##### Provided records
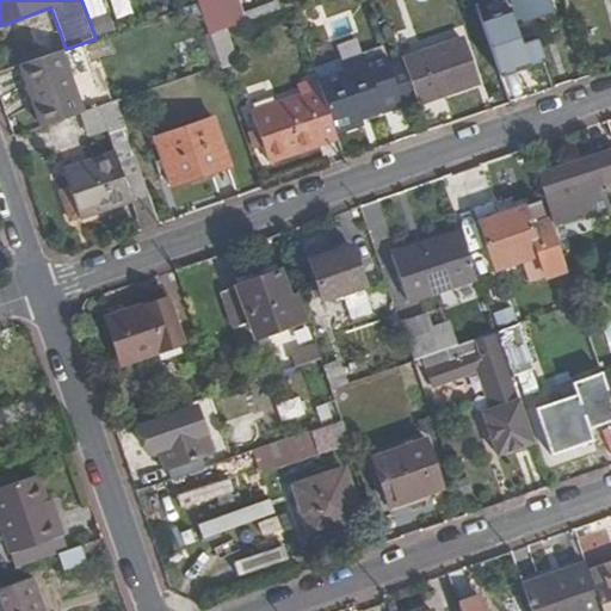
[(209,35),(226,29),(277,11),(275,5),(241,17),(240,14),(223,20),(216,0),(197,0),(198,4),(209,35)]
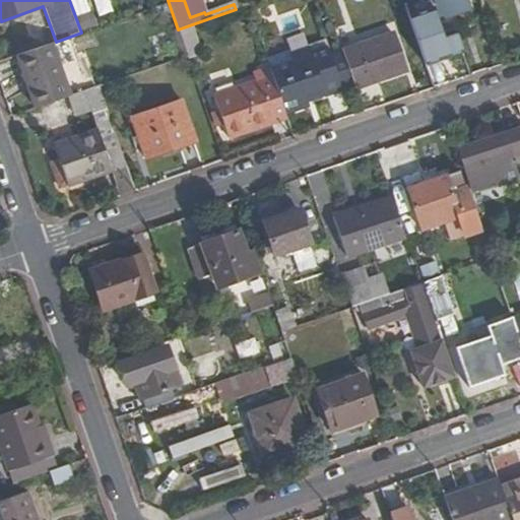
[(433,0),(439,17),(467,8),(464,0),(433,0)]
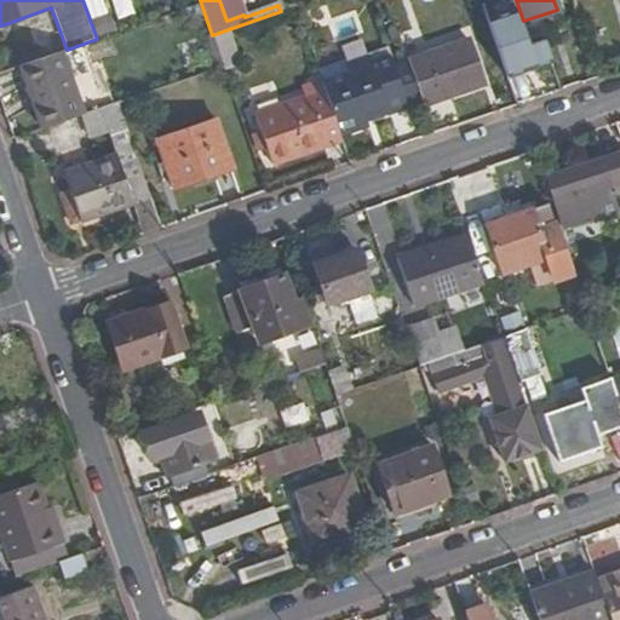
[(516,10),(487,21),(507,79),(551,63),(543,41),(529,46),(516,10)]
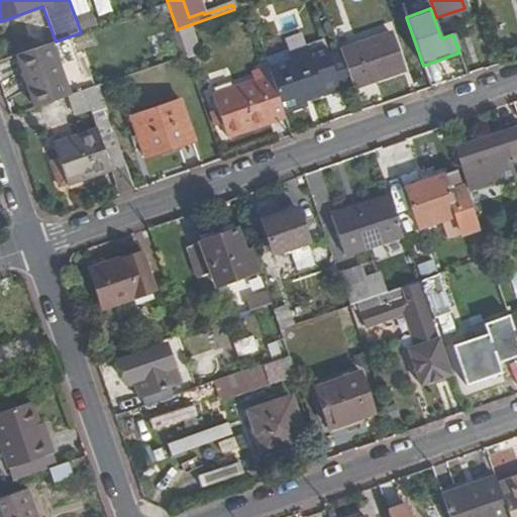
[(186,56),(187,60),(201,55),(191,24),(177,29),(186,56)]
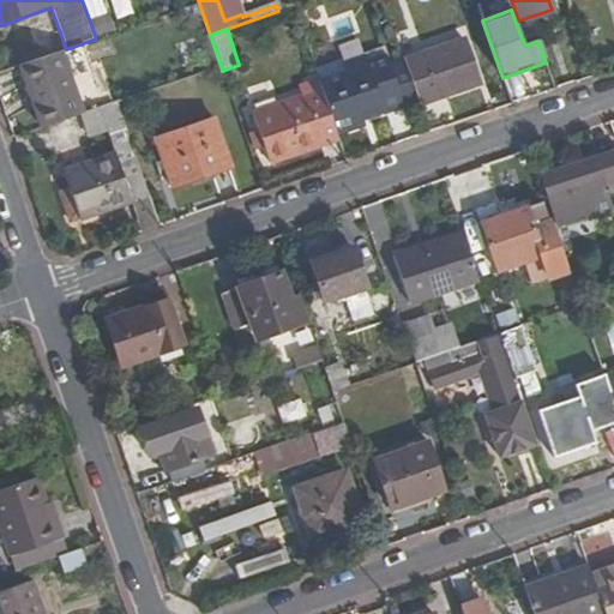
[(416,100),(417,106),(479,85),(463,40),(403,60),(403,64),(416,100)]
##########
Task to complete
In the answer, the entries must appear exactly as above, without the images.

Answer to the problem
[(209,35),(226,29),(277,11),(275,5),(241,17),(240,14),(223,20),(216,0),(197,0),(198,4),(209,35)]
[(433,0),(439,17),(467,8),(464,0),(433,0)]
[(516,10),(487,21),(507,79),(551,63),(543,41),(529,46),(516,10)]
[(186,56),(187,60),(201,55),(191,24),(177,29),(186,56)]
[(416,100),(417,106),(479,85),(463,40),(403,60),(403,64),(416,100)]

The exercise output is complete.